***** SUPPLIED DATA *****

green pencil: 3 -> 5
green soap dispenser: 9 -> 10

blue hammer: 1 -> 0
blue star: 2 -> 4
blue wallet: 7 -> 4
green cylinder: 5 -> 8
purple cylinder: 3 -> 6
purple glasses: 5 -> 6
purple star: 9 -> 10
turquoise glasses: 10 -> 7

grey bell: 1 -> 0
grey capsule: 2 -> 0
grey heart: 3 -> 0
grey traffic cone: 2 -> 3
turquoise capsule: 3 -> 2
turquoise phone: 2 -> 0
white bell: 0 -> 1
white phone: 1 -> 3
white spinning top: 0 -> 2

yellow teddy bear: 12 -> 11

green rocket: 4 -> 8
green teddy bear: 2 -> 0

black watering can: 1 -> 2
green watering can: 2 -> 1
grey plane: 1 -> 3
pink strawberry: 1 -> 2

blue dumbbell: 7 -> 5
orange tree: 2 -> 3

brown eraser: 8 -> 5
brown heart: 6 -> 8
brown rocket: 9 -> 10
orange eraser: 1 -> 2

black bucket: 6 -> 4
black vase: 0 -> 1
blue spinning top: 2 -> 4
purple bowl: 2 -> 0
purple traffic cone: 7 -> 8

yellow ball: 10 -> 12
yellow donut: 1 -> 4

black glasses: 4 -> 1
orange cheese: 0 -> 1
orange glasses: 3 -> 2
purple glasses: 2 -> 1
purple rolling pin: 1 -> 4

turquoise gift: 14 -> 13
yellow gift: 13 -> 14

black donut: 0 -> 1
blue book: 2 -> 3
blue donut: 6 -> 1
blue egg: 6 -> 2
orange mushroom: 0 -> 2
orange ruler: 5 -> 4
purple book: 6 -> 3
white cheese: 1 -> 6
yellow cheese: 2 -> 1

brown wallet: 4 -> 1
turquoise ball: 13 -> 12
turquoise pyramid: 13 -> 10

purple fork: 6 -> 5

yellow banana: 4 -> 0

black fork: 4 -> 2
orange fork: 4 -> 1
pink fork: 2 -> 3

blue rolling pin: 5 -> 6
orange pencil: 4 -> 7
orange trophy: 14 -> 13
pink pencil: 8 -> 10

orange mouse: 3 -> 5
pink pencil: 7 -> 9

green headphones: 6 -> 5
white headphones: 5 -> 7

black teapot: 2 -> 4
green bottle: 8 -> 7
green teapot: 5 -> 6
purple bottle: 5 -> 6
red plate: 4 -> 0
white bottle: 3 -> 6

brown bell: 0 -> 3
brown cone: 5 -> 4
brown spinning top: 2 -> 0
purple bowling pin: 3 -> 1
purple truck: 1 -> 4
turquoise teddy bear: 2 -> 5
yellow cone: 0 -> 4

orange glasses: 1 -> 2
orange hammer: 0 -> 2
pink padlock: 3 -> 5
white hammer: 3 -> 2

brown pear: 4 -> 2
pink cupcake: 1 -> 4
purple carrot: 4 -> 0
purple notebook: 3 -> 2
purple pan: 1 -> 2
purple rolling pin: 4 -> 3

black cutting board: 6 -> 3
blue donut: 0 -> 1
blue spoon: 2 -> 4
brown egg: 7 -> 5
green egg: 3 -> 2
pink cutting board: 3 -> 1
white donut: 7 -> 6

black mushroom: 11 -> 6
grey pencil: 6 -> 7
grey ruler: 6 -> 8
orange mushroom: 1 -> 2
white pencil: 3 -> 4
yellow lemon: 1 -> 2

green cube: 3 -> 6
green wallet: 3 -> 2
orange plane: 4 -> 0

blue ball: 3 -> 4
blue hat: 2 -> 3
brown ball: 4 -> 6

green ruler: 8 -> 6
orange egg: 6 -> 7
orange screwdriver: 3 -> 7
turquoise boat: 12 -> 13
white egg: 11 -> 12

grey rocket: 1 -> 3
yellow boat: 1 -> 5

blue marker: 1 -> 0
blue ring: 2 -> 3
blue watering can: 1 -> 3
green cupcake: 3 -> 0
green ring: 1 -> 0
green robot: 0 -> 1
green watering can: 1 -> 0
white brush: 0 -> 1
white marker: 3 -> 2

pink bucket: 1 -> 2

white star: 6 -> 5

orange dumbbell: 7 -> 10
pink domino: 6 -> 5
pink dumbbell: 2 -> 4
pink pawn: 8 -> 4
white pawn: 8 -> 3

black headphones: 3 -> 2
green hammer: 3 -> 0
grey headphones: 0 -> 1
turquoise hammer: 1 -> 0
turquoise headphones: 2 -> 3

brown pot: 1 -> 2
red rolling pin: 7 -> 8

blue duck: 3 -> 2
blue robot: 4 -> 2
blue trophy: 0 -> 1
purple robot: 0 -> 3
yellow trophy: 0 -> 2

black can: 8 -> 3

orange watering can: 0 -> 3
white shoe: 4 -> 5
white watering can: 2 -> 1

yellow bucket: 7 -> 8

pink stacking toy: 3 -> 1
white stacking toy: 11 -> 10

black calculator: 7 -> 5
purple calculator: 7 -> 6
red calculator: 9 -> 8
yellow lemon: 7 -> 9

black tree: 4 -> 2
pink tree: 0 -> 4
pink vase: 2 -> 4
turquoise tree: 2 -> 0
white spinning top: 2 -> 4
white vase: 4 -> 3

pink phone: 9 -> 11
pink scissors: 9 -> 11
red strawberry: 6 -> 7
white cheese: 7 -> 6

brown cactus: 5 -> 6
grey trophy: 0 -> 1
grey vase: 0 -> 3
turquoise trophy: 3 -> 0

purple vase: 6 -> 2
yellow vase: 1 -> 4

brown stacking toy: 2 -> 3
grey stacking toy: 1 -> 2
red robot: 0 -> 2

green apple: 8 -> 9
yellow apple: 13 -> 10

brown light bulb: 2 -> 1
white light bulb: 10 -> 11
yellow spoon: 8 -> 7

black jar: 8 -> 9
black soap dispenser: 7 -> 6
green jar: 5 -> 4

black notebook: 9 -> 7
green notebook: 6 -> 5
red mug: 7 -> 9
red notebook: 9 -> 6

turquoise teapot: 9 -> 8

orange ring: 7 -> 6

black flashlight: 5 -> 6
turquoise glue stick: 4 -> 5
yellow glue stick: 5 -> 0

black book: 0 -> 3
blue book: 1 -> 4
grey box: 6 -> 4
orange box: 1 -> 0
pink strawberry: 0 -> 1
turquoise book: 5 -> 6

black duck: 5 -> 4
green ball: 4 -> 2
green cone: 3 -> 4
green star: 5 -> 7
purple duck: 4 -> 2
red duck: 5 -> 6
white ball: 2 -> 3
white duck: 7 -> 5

*****

Which lines run from the one holding "white phone: 1 -> 3" through the one holding "orange glasses: 1 -> 2" in the records above? Repeat them exactly, both included, and nothing more.

white phone: 1 -> 3
white spinning top: 0 -> 2

yellow teddy bear: 12 -> 11

green rocket: 4 -> 8
green teddy bear: 2 -> 0

black watering can: 1 -> 2
green watering can: 2 -> 1
grey plane: 1 -> 3
pink strawberry: 1 -> 2

blue dumbbell: 7 -> 5
orange tree: 2 -> 3

brown eraser: 8 -> 5
brown heart: 6 -> 8
brown rocket: 9 -> 10
orange eraser: 1 -> 2

black bucket: 6 -> 4
black vase: 0 -> 1
blue spinning top: 2 -> 4
purple bowl: 2 -> 0
purple traffic cone: 7 -> 8

yellow ball: 10 -> 12
yellow donut: 1 -> 4

black glasses: 4 -> 1
orange cheese: 0 -> 1
orange glasses: 3 -> 2
purple glasses: 2 -> 1
purple rolling pin: 1 -> 4

turquoise gift: 14 -> 13
yellow gift: 13 -> 14

black donut: 0 -> 1
blue book: 2 -> 3
blue donut: 6 -> 1
blue egg: 6 -> 2
orange mushroom: 0 -> 2
orange ruler: 5 -> 4
purple book: 6 -> 3
white cheese: 1 -> 6
yellow cheese: 2 -> 1

brown wallet: 4 -> 1
turquoise ball: 13 -> 12
turquoise pyramid: 13 -> 10

purple fork: 6 -> 5

yellow banana: 4 -> 0

black fork: 4 -> 2
orange fork: 4 -> 1
pink fork: 2 -> 3

blue rolling pin: 5 -> 6
orange pencil: 4 -> 7
orange trophy: 14 -> 13
pink pencil: 8 -> 10

orange mouse: 3 -> 5
pink pencil: 7 -> 9

green headphones: 6 -> 5
white headphones: 5 -> 7

black teapot: 2 -> 4
green bottle: 8 -> 7
green teapot: 5 -> 6
purple bottle: 5 -> 6
red plate: 4 -> 0
white bottle: 3 -> 6

brown bell: 0 -> 3
brown cone: 5 -> 4
brown spinning top: 2 -> 0
purple bowling pin: 3 -> 1
purple truck: 1 -> 4
turquoise teddy bear: 2 -> 5
yellow cone: 0 -> 4

orange glasses: 1 -> 2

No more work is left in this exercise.